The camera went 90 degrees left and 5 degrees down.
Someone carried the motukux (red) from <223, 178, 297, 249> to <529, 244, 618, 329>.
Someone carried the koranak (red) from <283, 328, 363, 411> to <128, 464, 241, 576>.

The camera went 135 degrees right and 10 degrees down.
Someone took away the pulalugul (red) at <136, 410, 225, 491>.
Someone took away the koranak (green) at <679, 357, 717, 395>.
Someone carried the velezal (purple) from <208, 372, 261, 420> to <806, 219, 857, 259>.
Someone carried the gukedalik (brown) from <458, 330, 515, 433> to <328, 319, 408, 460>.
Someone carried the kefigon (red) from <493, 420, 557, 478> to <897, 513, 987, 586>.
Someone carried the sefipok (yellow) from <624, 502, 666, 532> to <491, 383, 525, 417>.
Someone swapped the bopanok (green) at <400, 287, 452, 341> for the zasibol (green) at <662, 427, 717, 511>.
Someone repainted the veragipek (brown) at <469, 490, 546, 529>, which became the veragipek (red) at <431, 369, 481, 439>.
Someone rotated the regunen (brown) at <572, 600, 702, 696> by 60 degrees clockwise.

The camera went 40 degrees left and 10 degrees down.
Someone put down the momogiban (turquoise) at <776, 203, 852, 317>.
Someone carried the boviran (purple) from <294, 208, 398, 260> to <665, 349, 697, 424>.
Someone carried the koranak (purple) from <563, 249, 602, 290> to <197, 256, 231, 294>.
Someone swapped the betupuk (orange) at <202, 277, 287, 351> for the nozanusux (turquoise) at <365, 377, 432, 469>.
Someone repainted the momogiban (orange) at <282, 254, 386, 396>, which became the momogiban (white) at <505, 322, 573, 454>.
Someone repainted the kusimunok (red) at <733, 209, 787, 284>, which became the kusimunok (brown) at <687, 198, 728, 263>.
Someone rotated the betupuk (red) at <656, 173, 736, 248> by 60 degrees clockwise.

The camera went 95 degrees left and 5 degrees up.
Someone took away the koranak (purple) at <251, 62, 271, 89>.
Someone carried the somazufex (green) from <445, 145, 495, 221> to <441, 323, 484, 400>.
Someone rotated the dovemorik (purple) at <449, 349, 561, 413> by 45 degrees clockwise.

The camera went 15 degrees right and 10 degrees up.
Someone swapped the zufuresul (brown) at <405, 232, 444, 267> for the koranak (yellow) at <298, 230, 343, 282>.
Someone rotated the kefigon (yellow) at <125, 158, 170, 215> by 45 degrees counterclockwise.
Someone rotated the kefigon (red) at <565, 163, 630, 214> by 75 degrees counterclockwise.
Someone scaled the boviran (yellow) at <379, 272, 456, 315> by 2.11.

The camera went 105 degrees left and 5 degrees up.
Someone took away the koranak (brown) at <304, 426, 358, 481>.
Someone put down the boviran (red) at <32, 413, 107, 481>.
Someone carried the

TASK GOAL: Return the whole listing above verbatim.

OUTPUT:
The camera went 90 degrees left and 5 degrees down.
Someone carried the motukux (red) from <223, 178, 297, 249> to <529, 244, 618, 329>.
Someone carried the koranak (red) from <283, 328, 363, 411> to <128, 464, 241, 576>.

The camera went 135 degrees right and 10 degrees down.
Someone took away the pulalugul (red) at <136, 410, 225, 491>.
Someone took away the koranak (green) at <679, 357, 717, 395>.
Someone carried the velezal (purple) from <208, 372, 261, 420> to <806, 219, 857, 259>.
Someone carried the gukedalik (brown) from <458, 330, 515, 433> to <328, 319, 408, 460>.
Someone carried the kefigon (red) from <493, 420, 557, 478> to <897, 513, 987, 586>.
Someone carried the sefipok (yellow) from <624, 502, 666, 532> to <491, 383, 525, 417>.
Someone swapped the bopanok (green) at <400, 287, 452, 341> for the zasibol (green) at <662, 427, 717, 511>.
Someone repainted the veragipek (brown) at <469, 490, 546, 529>, which became the veragipek (red) at <431, 369, 481, 439>.
Someone rotated the regunen (brown) at <572, 600, 702, 696> by 60 degrees clockwise.

The camera went 40 degrees left and 10 degrees down.
Someone put down the momogiban (turquoise) at <776, 203, 852, 317>.
Someone carried the boviran (purple) from <294, 208, 398, 260> to <665, 349, 697, 424>.
Someone carried the koranak (purple) from <563, 249, 602, 290> to <197, 256, 231, 294>.
Someone swapped the betupuk (orange) at <202, 277, 287, 351> for the nozanusux (turquoise) at <365, 377, 432, 469>.
Someone repainted the momogiban (orange) at <282, 254, 386, 396>, which became the momogiban (white) at <505, 322, 573, 454>.
Someone repainted the kusimunok (red) at <733, 209, 787, 284>, which became the kusimunok (brown) at <687, 198, 728, 263>.
Someone rotated the betupuk (red) at <656, 173, 736, 248> by 60 degrees clockwise.

The camera went 95 degrees left and 5 degrees up.
Someone took away the koranak (purple) at <251, 62, 271, 89>.
Someone carried the somazufex (green) from <445, 145, 495, 221> to <441, 323, 484, 400>.
Someone rotated the dovemorik (purple) at <449, 349, 561, 413> by 45 degrees clockwise.

The camera went 15 degrees right and 10 degrees up.
Someone swapped the zufuresul (brown) at <405, 232, 444, 267> for the koranak (yellow) at <298, 230, 343, 282>.
Someone rotated the kefigon (yellow) at <125, 158, 170, 215> by 45 degrees counterclockwise.
Someone rotated the kefigon (red) at <565, 163, 630, 214> by 75 degrees counterclockwise.
Someone scaled the boviran (yellow) at <379, 272, 456, 315> by 2.11.

The camera went 105 degrees left and 5 degrees up.
Someone took away the koranak (brown) at <304, 426, 358, 481>.
Someone put down the boviran (red) at <32, 413, 107, 481>.
Someone carried the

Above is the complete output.